------ Dataset ------

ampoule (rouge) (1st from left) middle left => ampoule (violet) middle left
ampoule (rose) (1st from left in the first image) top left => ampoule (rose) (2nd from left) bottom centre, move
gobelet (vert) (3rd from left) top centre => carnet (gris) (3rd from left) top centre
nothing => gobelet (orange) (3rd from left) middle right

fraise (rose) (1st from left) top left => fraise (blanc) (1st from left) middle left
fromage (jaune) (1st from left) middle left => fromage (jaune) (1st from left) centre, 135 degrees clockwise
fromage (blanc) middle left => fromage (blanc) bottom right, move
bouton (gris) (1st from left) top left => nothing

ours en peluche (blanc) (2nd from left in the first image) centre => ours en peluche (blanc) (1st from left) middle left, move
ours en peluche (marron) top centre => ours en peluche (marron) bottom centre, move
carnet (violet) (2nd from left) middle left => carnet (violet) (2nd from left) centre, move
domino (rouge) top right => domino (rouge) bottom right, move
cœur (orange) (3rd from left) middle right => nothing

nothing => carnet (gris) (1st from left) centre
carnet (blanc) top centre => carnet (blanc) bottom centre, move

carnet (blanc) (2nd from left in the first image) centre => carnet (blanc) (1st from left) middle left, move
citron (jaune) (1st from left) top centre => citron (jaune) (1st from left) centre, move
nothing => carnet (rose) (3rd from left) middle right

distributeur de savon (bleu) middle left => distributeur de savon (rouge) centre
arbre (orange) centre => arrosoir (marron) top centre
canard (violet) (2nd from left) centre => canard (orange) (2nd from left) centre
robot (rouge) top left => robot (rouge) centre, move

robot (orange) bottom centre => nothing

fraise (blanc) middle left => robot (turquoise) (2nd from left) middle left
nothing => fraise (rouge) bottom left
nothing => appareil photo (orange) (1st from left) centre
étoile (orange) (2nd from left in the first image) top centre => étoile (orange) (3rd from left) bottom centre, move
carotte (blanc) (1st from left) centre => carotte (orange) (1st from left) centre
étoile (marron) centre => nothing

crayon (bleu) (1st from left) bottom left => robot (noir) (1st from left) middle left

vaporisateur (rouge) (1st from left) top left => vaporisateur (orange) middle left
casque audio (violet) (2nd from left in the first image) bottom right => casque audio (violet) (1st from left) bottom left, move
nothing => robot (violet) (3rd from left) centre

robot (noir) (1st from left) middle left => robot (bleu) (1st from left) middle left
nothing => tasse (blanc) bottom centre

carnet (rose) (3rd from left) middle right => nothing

------

Exercise aim | From the first line of the records to the line containing "gobelet (vert) (3rd", inclusive, transcribe everything exactly and leave out the rest.

Exercise solution |
ampoule (rouge) (1st from left) middle left => ampoule (violet) middle left
ampoule (rose) (1st from left in the first image) top left => ampoule (rose) (2nd from left) bottom centre, move
gobelet (vert) (3rd from left) top centre => carnet (gris) (3rd from left) top centre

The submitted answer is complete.